## PROBLEM DETAILS
What follows are records. Restate all of them word for word.
═══ WORKING DATA ═══
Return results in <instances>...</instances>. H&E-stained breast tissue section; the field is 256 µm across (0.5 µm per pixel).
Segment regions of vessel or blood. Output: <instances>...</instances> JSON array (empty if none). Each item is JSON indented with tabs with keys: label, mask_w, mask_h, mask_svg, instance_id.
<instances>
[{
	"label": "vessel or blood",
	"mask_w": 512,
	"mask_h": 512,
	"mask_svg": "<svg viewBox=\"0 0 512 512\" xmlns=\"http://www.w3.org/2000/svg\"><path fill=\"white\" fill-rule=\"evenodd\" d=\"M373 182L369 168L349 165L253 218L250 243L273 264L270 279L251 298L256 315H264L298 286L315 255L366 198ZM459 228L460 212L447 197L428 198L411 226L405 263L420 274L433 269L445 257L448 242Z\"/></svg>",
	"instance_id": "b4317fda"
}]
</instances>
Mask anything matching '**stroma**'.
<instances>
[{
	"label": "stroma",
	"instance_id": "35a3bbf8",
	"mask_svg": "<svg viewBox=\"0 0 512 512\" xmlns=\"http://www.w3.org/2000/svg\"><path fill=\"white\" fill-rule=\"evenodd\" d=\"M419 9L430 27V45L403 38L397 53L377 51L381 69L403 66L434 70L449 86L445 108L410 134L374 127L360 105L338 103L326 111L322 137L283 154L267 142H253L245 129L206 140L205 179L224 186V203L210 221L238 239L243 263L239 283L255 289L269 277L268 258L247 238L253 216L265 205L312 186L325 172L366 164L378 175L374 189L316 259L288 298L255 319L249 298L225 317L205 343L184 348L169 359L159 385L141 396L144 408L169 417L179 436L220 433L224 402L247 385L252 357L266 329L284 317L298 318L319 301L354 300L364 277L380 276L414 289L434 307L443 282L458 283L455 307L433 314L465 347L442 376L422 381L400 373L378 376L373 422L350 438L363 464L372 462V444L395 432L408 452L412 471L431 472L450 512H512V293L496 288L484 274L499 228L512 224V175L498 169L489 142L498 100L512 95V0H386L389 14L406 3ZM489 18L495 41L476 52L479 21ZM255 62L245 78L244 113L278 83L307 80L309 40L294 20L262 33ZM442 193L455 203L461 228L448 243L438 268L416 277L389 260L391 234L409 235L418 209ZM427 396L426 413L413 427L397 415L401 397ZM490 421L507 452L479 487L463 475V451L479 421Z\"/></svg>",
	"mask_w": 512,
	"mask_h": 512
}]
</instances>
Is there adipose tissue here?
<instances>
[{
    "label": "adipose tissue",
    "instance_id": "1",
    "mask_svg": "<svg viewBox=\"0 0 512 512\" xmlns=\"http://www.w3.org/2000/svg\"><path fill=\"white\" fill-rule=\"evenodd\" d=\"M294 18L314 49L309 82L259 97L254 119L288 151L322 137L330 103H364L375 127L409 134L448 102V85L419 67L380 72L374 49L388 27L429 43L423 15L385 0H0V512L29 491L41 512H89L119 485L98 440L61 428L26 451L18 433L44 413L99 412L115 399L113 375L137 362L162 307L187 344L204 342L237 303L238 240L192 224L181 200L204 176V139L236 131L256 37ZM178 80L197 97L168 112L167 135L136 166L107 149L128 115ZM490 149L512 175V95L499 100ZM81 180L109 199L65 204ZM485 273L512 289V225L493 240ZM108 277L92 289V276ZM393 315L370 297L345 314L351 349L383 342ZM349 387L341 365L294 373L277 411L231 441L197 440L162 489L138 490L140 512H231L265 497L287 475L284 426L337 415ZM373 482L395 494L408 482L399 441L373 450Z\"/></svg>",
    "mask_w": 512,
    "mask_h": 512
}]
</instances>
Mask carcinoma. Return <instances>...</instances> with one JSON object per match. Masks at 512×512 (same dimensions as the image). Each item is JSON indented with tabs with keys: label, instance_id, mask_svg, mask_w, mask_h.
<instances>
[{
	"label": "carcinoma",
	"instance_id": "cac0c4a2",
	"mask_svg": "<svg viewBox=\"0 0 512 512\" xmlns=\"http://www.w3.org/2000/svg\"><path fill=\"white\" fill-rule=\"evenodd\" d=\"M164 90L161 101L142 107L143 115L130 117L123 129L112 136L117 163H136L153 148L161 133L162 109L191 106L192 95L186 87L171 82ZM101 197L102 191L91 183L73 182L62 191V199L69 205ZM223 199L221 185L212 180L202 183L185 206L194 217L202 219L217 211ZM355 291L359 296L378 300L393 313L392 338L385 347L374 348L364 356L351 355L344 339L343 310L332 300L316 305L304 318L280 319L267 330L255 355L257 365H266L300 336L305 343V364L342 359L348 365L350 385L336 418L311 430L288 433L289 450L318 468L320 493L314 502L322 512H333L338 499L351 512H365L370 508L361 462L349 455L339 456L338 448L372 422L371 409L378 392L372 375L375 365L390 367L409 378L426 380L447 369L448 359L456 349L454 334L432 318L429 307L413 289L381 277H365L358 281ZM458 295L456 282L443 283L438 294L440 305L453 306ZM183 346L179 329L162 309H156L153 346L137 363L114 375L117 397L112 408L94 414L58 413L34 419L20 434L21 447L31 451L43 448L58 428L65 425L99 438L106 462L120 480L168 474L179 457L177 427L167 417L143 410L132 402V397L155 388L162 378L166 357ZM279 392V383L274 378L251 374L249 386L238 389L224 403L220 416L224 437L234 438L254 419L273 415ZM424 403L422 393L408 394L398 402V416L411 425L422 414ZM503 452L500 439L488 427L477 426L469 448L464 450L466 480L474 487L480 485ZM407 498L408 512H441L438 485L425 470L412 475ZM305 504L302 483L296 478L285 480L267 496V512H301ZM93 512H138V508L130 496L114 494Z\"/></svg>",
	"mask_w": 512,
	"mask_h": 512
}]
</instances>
═══
## EXPECTED ANSWER
Return results in <instances>...</instances>. H&E-stained breast tissue section; the field is 256 µm across (0.5 µm per pixel).
Segment regions of vessel or blood. Output: <instances>...</instances> JSON array (empty if none). Each item is JSON indented with tabs with keys: label, mask_w, mask_h, mask_svg, instance_id.
<instances>
[{
	"label": "vessel or blood",
	"mask_w": 512,
	"mask_h": 512,
	"mask_svg": "<svg viewBox=\"0 0 512 512\" xmlns=\"http://www.w3.org/2000/svg\"><path fill=\"white\" fill-rule=\"evenodd\" d=\"M373 182L369 168L349 165L253 218L250 243L273 264L270 279L251 298L256 315H264L298 286L315 255L366 198ZM459 228L460 212L447 197L428 198L411 226L405 263L420 274L433 269L445 257L448 242Z\"/></svg>",
	"instance_id": "b4317fda"
}]
</instances>
Mask anything matching '**stroma**'.
<instances>
[{
	"label": "stroma",
	"instance_id": "35a3bbf8",
	"mask_svg": "<svg viewBox=\"0 0 512 512\" xmlns=\"http://www.w3.org/2000/svg\"><path fill=\"white\" fill-rule=\"evenodd\" d=\"M419 9L430 27V45L403 38L397 53L377 51L381 69L403 66L434 70L449 86L445 108L410 134L374 127L360 105L338 103L326 111L322 137L283 154L267 142H253L245 129L206 140L205 179L224 186V203L210 221L238 239L243 263L239 283L255 289L269 277L268 258L247 238L253 216L265 205L312 186L325 172L366 164L378 175L374 189L316 259L288 298L255 319L249 298L225 317L205 343L184 348L169 359L159 385L141 396L144 408L169 417L179 436L220 433L224 402L247 385L252 357L266 329L284 317L298 318L319 301L354 300L364 277L380 276L414 289L434 307L443 282L458 283L455 307L433 314L465 347L442 376L422 381L400 373L378 376L373 422L350 438L363 464L372 462V444L395 432L408 452L412 471L431 472L450 512H512V293L496 288L484 274L499 228L512 224V175L498 169L489 142L498 100L512 95V0H386L389 14L406 3ZM489 18L495 41L476 52L479 21ZM255 62L245 78L244 113L278 83L307 80L309 40L294 20L262 33ZM442 193L455 203L461 228L448 243L438 268L416 277L389 260L391 234L409 235L418 209ZM427 396L426 413L413 427L397 415L401 397ZM490 421L507 452L479 487L463 475V451L479 421Z\"/></svg>",
	"mask_w": 512,
	"mask_h": 512
}]
</instances>
Is there adipose tissue here?
<instances>
[{
    "label": "adipose tissue",
    "instance_id": "1",
    "mask_svg": "<svg viewBox=\"0 0 512 512\" xmlns=\"http://www.w3.org/2000/svg\"><path fill=\"white\" fill-rule=\"evenodd\" d=\"M294 18L314 49L309 82L259 97L254 119L288 151L322 137L330 103H364L375 127L409 134L448 102V85L419 67L380 72L374 49L388 27L429 43L423 15L385 0H0V512L29 491L41 512H89L119 485L98 440L61 428L26 451L18 433L44 413L99 412L115 399L113 375L137 362L162 307L187 344L204 342L237 303L238 240L192 224L181 200L204 176V139L236 131L256 37ZM178 80L197 97L168 112L167 135L136 166L107 149L128 115ZM490 149L512 175V95L499 100ZM81 180L109 199L65 204ZM485 273L512 289V225L493 240ZM108 277L92 289V276ZM393 315L370 297L345 314L351 349L383 342ZM349 387L341 365L294 373L277 411L231 441L197 440L162 489L138 490L140 512H231L265 497L287 475L284 426L337 415ZM373 482L395 494L408 482L399 441L373 450Z\"/></svg>",
    "mask_w": 512,
    "mask_h": 512
}]
</instances>
Mask carcinoma. Return <instances>...</instances> with one JSON object per match. Masks at 512×512 (same dimensions as the image). Each item is JSON indented with tabs with keys: label, instance_id, mask_svg, mask_w, mask_h.
<instances>
[{
	"label": "carcinoma",
	"instance_id": "cac0c4a2",
	"mask_svg": "<svg viewBox=\"0 0 512 512\" xmlns=\"http://www.w3.org/2000/svg\"><path fill=\"white\" fill-rule=\"evenodd\" d=\"M164 90L161 101L142 107L143 115L130 117L123 129L112 136L117 163H136L153 148L161 133L162 109L191 106L192 95L186 87L171 82ZM101 197L102 191L91 183L73 182L62 191V199L69 205ZM223 199L221 185L212 180L202 183L185 206L194 217L202 219L217 211ZM355 291L359 296L378 300L393 313L392 338L385 347L374 348L364 356L351 355L344 339L343 310L332 300L316 305L304 318L280 319L267 330L255 355L257 365H266L300 336L305 343V364L342 359L348 365L350 385L336 418L311 430L288 433L289 450L318 468L320 493L314 502L322 512H333L338 499L351 512H365L370 508L361 462L349 455L339 456L338 448L372 422L371 409L378 392L372 375L375 365L390 367L409 378L426 380L447 369L448 359L456 349L454 334L432 318L429 307L413 289L381 277H365L358 281ZM458 295L456 282L443 283L438 294L440 305L453 306ZM183 346L179 329L162 309H156L153 346L137 363L114 375L117 397L112 408L94 414L58 413L34 419L20 434L21 447L31 451L43 448L58 428L65 425L99 438L106 462L120 480L168 474L179 457L177 427L167 417L143 410L132 402V397L155 388L162 378L166 357ZM279 392V383L274 378L251 374L249 386L238 389L224 403L220 416L224 437L234 438L254 419L273 415ZM424 403L422 393L408 394L398 402V416L411 425L422 414ZM503 452L500 439L488 427L477 426L469 448L464 450L466 480L474 487L480 485ZM407 498L408 512H441L438 485L425 470L412 475ZM305 504L302 483L296 478L285 480L267 496V512H301ZM93 512H138V508L130 496L114 494Z\"/></svg>",
	"mask_w": 512,
	"mask_h": 512
}]
</instances>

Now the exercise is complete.